**YOUR TASK**
Copy exactly, and only, the lines that start at the line containing "(392, 328) = (505, 292): yellow" and end at the last line of the material below.

**LISTED RECORDS**
※ ※ ※
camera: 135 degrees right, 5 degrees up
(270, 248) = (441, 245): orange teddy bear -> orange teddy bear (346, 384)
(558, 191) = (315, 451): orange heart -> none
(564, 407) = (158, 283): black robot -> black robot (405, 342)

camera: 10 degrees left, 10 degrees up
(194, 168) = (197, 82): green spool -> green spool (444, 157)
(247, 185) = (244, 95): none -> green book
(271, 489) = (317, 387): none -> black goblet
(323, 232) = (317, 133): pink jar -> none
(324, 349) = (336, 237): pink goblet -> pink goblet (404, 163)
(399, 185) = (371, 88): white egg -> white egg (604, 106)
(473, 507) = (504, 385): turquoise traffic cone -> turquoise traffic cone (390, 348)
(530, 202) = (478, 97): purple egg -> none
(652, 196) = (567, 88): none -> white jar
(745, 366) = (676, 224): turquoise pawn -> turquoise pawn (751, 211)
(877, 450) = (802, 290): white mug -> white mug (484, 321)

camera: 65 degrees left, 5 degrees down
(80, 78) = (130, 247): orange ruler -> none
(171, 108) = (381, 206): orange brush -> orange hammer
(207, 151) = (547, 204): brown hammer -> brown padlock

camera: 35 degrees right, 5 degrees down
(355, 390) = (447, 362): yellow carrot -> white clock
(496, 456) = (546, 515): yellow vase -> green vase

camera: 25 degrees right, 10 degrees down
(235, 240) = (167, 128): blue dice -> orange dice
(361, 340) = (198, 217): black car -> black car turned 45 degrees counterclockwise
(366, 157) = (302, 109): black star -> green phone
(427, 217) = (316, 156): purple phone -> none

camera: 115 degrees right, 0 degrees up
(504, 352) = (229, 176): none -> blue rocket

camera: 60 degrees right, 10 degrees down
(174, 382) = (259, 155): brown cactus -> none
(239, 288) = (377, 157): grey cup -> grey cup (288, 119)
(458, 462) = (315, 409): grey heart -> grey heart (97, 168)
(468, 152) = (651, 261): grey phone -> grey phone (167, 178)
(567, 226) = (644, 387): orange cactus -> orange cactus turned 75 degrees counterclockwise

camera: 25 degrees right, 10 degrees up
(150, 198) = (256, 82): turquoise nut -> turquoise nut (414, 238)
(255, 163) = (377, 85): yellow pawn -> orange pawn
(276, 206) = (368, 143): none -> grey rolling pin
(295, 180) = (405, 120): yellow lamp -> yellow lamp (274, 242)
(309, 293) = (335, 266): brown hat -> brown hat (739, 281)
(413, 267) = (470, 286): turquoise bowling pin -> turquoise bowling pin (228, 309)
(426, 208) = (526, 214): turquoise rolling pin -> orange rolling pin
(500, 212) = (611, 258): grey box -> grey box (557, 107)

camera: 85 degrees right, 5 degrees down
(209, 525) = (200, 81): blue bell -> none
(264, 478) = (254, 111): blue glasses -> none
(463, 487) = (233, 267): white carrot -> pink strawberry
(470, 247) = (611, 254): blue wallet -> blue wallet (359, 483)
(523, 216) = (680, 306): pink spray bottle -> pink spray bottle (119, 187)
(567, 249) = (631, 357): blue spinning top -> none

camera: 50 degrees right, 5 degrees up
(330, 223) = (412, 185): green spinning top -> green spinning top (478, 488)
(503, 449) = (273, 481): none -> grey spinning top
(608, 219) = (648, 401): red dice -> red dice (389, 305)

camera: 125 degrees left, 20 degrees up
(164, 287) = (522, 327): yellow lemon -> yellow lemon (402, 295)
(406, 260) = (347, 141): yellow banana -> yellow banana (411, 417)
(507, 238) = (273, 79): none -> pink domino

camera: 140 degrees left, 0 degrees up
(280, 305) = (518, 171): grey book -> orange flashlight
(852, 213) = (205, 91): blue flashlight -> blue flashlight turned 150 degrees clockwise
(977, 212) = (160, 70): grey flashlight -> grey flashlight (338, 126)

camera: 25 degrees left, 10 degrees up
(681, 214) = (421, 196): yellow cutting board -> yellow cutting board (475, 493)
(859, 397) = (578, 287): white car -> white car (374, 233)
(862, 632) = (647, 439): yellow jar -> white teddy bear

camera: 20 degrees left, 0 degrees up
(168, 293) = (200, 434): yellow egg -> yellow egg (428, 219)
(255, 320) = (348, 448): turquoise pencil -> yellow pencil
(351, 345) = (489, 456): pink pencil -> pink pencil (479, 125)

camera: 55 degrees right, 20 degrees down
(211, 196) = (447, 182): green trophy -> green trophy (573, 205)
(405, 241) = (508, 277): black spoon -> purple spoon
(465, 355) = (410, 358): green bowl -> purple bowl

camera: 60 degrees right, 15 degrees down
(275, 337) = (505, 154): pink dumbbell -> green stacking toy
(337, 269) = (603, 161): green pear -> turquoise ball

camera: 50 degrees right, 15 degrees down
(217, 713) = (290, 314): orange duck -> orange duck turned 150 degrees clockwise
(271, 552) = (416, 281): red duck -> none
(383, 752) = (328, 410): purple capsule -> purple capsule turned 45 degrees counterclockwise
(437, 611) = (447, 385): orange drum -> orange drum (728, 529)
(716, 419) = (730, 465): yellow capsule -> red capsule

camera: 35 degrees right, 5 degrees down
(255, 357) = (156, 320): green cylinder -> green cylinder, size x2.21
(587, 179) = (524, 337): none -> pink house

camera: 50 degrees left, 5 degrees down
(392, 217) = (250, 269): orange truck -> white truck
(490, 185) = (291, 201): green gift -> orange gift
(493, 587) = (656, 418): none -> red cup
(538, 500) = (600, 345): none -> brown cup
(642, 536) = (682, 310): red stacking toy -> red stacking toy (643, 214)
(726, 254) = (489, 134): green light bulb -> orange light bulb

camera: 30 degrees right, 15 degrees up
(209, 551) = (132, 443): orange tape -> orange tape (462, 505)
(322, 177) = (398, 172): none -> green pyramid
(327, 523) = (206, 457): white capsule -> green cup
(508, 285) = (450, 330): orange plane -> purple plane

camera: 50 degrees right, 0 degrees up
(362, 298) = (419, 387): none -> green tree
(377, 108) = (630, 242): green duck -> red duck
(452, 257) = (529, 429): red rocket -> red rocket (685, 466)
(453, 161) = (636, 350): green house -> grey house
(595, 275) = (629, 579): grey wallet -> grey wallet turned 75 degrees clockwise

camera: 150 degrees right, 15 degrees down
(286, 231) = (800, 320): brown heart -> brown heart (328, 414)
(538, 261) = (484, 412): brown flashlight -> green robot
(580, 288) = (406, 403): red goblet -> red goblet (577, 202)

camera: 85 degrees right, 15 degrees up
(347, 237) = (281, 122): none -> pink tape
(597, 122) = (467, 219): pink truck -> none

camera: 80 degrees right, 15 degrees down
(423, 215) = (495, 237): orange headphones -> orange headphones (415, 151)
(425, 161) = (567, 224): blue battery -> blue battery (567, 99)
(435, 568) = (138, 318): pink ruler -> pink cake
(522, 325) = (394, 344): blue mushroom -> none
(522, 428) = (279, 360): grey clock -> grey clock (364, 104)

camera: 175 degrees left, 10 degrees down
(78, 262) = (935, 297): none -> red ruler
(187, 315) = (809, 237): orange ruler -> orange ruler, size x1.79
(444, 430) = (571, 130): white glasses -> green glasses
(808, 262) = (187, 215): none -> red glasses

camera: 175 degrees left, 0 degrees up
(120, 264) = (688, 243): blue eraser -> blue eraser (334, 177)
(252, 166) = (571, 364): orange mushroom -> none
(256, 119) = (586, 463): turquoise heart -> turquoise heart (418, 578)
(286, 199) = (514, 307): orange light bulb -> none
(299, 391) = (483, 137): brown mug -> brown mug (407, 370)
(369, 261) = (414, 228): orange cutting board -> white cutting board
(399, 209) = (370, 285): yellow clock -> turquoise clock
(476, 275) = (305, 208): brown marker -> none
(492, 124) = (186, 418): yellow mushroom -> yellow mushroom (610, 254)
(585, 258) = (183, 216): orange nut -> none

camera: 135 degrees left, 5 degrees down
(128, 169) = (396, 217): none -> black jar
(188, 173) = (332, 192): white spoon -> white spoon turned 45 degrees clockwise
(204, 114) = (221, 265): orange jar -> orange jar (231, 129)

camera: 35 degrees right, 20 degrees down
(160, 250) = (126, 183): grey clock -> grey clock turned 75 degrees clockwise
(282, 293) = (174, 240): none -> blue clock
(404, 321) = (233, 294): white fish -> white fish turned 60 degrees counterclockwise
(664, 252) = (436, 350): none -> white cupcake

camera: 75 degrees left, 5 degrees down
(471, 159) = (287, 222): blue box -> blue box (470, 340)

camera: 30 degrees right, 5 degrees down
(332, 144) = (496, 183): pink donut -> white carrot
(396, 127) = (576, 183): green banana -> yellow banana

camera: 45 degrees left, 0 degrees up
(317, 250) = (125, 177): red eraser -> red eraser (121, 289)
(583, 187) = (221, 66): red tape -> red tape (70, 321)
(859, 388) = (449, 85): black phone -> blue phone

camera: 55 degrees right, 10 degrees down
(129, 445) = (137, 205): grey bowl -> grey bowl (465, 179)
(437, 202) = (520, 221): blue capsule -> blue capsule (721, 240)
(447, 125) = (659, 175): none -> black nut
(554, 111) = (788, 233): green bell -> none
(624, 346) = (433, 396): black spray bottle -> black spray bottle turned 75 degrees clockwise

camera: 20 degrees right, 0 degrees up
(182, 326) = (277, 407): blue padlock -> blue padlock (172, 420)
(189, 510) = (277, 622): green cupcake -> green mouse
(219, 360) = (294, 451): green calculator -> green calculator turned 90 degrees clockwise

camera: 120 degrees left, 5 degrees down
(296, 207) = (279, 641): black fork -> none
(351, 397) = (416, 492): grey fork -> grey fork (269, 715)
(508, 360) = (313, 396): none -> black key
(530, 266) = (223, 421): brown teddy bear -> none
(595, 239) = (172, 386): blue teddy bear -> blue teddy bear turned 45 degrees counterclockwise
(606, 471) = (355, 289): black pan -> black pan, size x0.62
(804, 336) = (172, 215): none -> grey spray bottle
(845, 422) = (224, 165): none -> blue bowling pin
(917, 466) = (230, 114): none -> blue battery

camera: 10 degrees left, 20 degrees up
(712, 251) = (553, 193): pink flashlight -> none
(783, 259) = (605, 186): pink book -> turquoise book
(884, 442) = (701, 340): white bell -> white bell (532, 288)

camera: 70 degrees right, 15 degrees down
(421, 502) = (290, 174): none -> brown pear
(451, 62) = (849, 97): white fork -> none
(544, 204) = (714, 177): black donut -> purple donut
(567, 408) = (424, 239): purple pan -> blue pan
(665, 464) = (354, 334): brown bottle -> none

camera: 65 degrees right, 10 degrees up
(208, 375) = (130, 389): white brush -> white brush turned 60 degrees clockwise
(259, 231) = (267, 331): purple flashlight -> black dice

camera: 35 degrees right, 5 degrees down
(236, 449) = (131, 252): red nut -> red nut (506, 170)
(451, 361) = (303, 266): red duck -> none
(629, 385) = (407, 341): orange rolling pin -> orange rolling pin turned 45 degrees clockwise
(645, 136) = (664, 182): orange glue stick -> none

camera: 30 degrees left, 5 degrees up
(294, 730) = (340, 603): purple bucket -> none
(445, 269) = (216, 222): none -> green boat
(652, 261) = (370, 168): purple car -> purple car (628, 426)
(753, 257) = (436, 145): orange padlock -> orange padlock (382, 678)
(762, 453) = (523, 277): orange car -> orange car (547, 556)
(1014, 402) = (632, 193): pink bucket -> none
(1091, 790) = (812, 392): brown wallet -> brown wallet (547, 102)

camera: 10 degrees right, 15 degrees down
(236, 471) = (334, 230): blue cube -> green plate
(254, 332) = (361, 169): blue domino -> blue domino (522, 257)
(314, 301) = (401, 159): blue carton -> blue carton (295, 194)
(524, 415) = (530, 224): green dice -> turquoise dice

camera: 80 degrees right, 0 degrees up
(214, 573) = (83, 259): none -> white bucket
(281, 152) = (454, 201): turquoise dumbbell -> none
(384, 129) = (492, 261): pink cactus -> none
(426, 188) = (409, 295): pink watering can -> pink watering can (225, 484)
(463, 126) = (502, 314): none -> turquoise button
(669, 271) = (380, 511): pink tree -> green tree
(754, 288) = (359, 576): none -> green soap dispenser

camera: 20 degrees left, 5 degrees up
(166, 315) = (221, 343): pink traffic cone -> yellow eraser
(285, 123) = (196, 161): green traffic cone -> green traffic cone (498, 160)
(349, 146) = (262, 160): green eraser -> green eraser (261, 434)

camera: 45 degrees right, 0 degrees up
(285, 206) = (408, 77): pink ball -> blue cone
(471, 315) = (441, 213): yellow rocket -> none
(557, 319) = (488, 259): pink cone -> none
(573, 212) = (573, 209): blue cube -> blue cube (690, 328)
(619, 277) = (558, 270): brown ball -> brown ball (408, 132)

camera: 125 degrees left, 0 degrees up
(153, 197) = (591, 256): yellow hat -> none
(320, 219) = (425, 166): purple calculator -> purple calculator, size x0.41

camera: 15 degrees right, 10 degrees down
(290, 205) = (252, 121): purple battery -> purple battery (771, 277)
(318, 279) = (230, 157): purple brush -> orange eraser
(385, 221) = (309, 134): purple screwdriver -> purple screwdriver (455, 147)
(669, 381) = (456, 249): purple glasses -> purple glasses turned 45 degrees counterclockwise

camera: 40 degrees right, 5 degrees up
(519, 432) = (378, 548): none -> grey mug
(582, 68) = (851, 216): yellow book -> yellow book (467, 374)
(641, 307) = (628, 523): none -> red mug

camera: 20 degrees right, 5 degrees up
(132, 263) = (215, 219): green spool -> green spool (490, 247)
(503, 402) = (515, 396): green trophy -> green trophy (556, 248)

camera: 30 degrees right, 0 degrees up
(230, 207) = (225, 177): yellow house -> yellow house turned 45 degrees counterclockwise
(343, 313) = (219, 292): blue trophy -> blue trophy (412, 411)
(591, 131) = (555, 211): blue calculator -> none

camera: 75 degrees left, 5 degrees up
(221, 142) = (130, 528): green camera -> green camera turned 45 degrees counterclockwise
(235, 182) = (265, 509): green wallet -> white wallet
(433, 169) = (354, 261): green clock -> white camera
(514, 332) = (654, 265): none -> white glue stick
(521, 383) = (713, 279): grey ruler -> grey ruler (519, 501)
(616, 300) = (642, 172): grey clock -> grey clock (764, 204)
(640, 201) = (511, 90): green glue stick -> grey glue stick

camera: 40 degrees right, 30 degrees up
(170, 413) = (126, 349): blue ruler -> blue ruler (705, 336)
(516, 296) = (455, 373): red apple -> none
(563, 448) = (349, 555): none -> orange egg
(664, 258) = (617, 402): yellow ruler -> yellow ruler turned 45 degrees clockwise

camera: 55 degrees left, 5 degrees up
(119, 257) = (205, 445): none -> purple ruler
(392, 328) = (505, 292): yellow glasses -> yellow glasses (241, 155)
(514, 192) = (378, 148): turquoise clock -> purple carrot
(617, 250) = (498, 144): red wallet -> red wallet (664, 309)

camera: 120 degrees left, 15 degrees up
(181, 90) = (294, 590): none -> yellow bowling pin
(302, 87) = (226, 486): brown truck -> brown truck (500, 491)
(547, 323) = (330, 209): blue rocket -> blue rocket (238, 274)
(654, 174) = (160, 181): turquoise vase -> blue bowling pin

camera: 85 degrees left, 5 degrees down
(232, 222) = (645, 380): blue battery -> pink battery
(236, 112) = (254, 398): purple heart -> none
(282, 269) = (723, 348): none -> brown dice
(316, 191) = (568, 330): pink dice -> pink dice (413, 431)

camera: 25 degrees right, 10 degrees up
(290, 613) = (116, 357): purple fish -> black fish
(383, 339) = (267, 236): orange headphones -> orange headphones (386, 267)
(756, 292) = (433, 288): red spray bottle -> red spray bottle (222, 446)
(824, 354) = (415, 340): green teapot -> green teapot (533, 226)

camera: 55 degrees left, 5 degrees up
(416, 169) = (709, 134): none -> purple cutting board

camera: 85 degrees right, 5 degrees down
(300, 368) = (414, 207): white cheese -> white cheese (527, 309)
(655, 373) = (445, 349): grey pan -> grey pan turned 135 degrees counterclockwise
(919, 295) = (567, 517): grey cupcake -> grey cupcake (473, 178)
※ ※ ※
**SOLUTION TO THIS PROBLEM**
(392, 328) = (505, 292): yellow glasses -> yellow glasses (241, 155)
(514, 192) = (378, 148): turquoise clock -> purple carrot
(617, 250) = (498, 144): red wallet -> red wallet (664, 309)

camera: 120 degrees left, 15 degrees up
(181, 90) = (294, 590): none -> yellow bowling pin
(302, 87) = (226, 486): brown truck -> brown truck (500, 491)
(547, 323) = (330, 209): blue rocket -> blue rocket (238, 274)
(654, 174) = (160, 181): turquoise vase -> blue bowling pin

camera: 85 degrees left, 5 degrees down
(232, 222) = (645, 380): blue battery -> pink battery
(236, 112) = (254, 398): purple heart -> none
(282, 269) = (723, 348): none -> brown dice
(316, 191) = (568, 330): pink dice -> pink dice (413, 431)

camera: 25 degrees right, 10 degrees up
(290, 613) = (116, 357): purple fish -> black fish
(383, 339) = (267, 236): orange headphones -> orange headphones (386, 267)
(756, 292) = (433, 288): red spray bottle -> red spray bottle (222, 446)
(824, 354) = (415, 340): green teapot -> green teapot (533, 226)

camera: 55 degrees left, 5 degrees up
(416, 169) = (709, 134): none -> purple cutting board

camera: 85 degrees right, 5 degrees down
(300, 368) = (414, 207): white cheese -> white cheese (527, 309)
(655, 373) = (445, 349): grey pan -> grey pan turned 135 degrees counterclockwise
(919, 295) = (567, 517): grey cupcake -> grey cupcake (473, 178)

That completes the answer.